__WHAT THE TASK ASKS__: Put the lines of the records below into a Markdown table with the columns "Row" and "Line," numbering each row and leaving out blank lines. Leave the pictures out of the table.

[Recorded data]
##############################

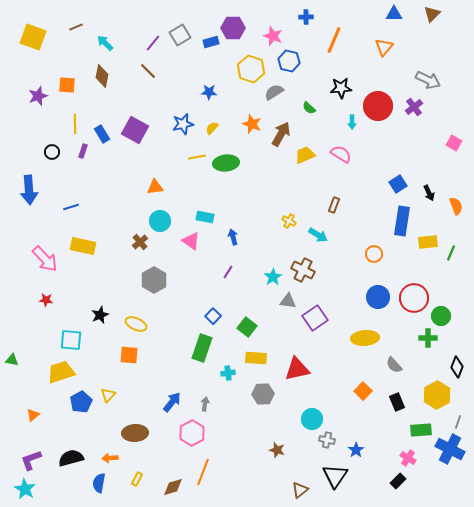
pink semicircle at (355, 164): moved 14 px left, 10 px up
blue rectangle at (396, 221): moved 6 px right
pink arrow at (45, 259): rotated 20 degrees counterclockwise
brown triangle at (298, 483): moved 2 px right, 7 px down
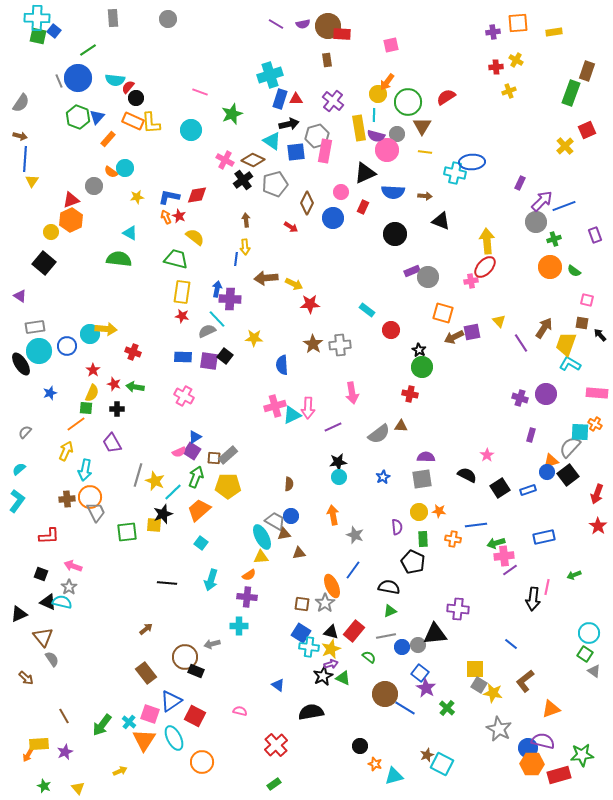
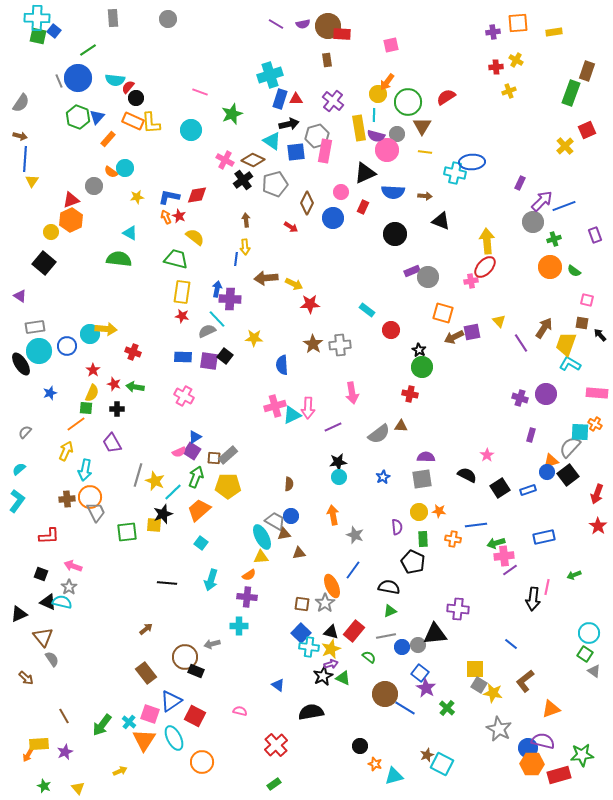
gray circle at (536, 222): moved 3 px left
blue square at (301, 633): rotated 12 degrees clockwise
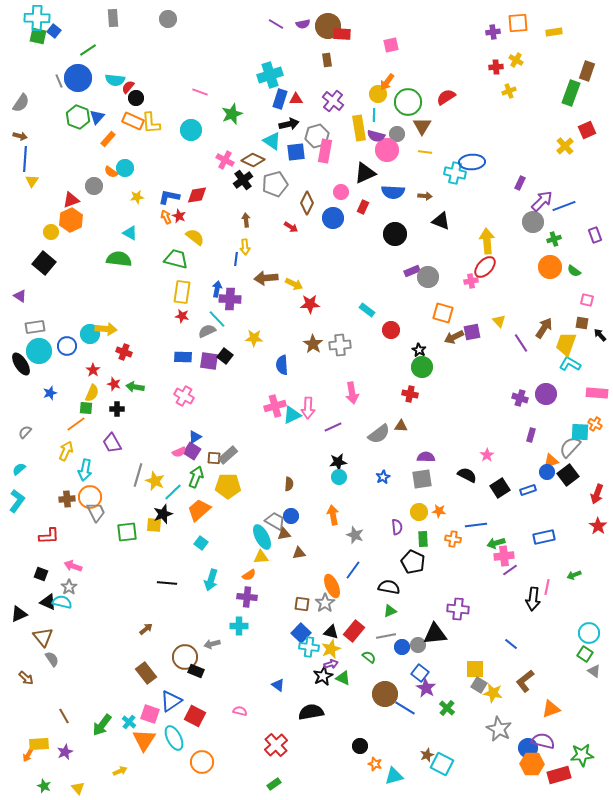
red cross at (133, 352): moved 9 px left
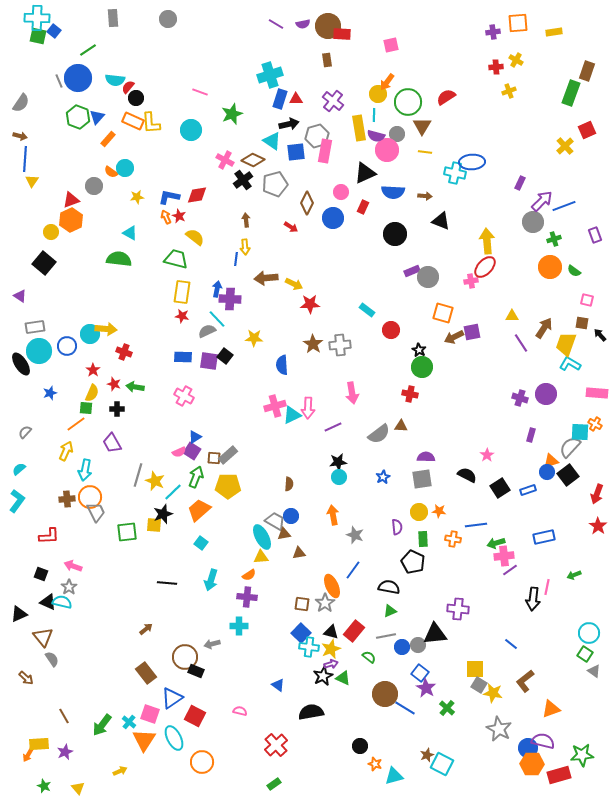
yellow triangle at (499, 321): moved 13 px right, 5 px up; rotated 48 degrees counterclockwise
blue triangle at (171, 701): moved 1 px right, 3 px up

##############################

__SOLUTION FOR THIS PROBLEM__:
| Row | Line |
|---|---|
| 1 | pink semicircle at (355, 164): moved 14 px left, 10 px up |
| 2 | blue rectangle at (396, 221): moved 6 px right |
| 3 | pink arrow at (45, 259): rotated 20 degrees counterclockwise |
| 4 | brown triangle at (298, 483): moved 2 px right, 7 px down |
| 5 | gray circle at (536, 222): moved 3 px left |
| 6 | blue square at (301, 633): rotated 12 degrees clockwise |
| 7 | red cross at (133, 352): moved 9 px left |
| 8 | yellow triangle at (499, 321): moved 13 px right, 5 px up; rotated 48 degrees counterclockwise |
| 9 | blue triangle at (171, 701): moved 1 px right, 3 px up |